▸ **RECORDS SUPPLIED**:
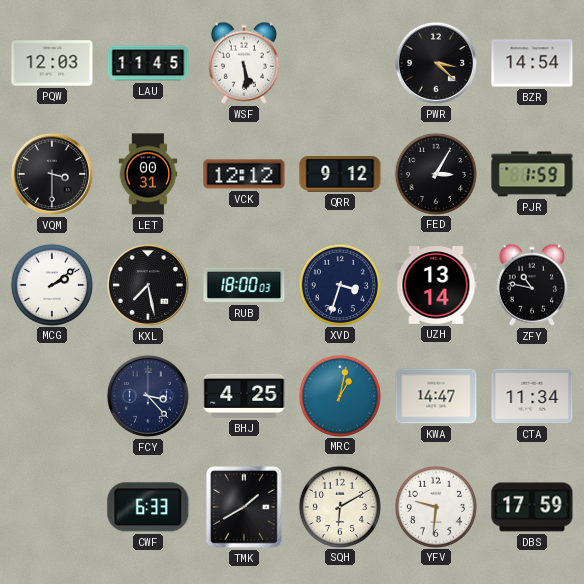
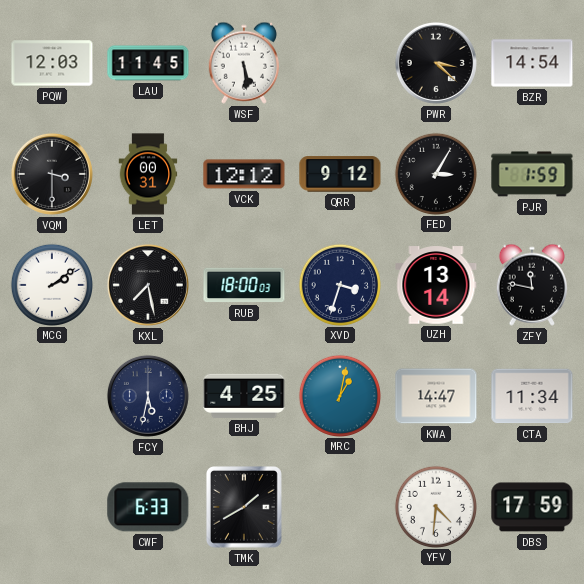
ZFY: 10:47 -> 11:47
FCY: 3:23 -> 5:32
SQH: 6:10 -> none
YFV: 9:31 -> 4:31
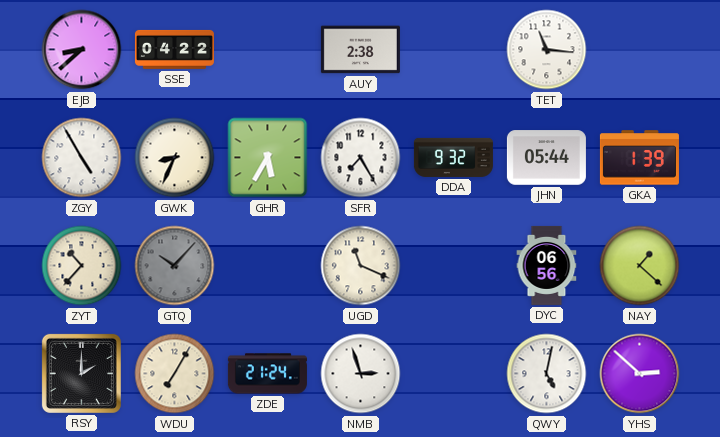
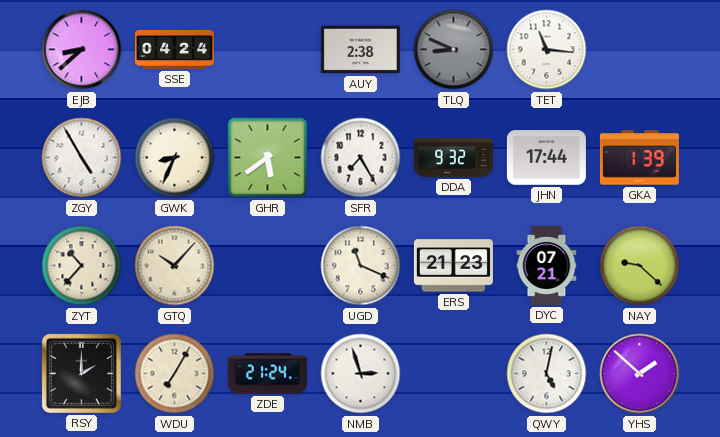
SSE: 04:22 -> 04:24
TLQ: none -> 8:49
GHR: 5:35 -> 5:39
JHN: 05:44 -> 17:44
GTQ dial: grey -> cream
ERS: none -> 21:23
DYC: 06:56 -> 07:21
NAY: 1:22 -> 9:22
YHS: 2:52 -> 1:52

▸ **SET EXERCISE**: Reproduce the rows above unchanged, from the line containing "SSE: 04:22 -> 04:24" through the last row, including both.

▸ **RESULT OF THE EXERCISE**:
SSE: 04:22 -> 04:24
TLQ: none -> 8:49
GHR: 5:35 -> 5:39
JHN: 05:44 -> 17:44
GTQ dial: grey -> cream
ERS: none -> 21:23
DYC: 06:56 -> 07:21
NAY: 1:22 -> 9:22
YHS: 2:52 -> 1:52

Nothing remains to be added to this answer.